§ **Exercise details**:
May I have the lines from the one containing "POT: 5k -> 50k" to the end of the entries, returned exactly and with nothing else?

[Excerpted records — start]

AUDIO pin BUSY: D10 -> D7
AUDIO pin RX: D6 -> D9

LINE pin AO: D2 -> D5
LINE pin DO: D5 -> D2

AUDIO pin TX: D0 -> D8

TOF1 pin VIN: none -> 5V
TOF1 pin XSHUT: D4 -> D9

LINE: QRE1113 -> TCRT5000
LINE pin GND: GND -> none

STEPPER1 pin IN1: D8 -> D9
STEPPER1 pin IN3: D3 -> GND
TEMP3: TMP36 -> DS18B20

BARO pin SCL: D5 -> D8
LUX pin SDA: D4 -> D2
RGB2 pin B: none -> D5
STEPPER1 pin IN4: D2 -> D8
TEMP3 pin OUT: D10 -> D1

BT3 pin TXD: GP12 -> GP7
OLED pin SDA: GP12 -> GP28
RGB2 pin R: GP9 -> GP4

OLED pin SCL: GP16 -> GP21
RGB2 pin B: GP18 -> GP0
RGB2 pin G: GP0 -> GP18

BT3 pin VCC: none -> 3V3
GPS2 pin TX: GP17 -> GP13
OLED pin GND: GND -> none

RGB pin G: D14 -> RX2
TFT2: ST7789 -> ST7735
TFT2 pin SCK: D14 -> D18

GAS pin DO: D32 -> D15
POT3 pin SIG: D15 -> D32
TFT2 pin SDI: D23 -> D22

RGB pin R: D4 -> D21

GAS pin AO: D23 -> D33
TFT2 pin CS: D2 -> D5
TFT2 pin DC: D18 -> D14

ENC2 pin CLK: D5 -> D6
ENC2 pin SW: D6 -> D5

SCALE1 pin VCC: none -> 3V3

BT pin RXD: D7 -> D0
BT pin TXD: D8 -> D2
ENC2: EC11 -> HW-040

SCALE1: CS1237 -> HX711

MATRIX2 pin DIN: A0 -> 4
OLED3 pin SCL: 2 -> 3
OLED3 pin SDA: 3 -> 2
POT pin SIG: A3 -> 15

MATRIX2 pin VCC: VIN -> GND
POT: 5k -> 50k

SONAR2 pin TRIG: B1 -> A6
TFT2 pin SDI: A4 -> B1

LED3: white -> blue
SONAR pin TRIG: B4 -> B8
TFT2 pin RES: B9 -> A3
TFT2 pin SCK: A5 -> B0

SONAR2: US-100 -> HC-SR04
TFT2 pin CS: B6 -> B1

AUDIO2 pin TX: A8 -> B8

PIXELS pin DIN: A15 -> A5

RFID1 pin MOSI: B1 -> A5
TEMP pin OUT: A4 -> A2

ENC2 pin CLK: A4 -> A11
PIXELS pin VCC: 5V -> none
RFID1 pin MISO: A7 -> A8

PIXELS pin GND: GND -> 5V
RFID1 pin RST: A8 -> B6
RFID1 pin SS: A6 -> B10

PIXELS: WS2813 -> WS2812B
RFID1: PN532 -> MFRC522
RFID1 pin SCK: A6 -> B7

[Excerpted records — finish]

§ **Solved problem**:
POT: 5k -> 50k

SONAR2 pin TRIG: B1 -> A6
TFT2 pin SDI: A4 -> B1

LED3: white -> blue
SONAR pin TRIG: B4 -> B8
TFT2 pin RES: B9 -> A3
TFT2 pin SCK: A5 -> B0

SONAR2: US-100 -> HC-SR04
TFT2 pin CS: B6 -> B1

AUDIO2 pin TX: A8 -> B8

PIXELS pin DIN: A15 -> A5

RFID1 pin MOSI: B1 -> A5
TEMP pin OUT: A4 -> A2

ENC2 pin CLK: A4 -> A11
PIXELS pin VCC: 5V -> none
RFID1 pin MISO: A7 -> A8

PIXELS pin GND: GND -> 5V
RFID1 pin RST: A8 -> B6
RFID1 pin SS: A6 -> B10

PIXELS: WS2813 -> WS2812B
RFID1: PN532 -> MFRC522
RFID1 pin SCK: A6 -> B7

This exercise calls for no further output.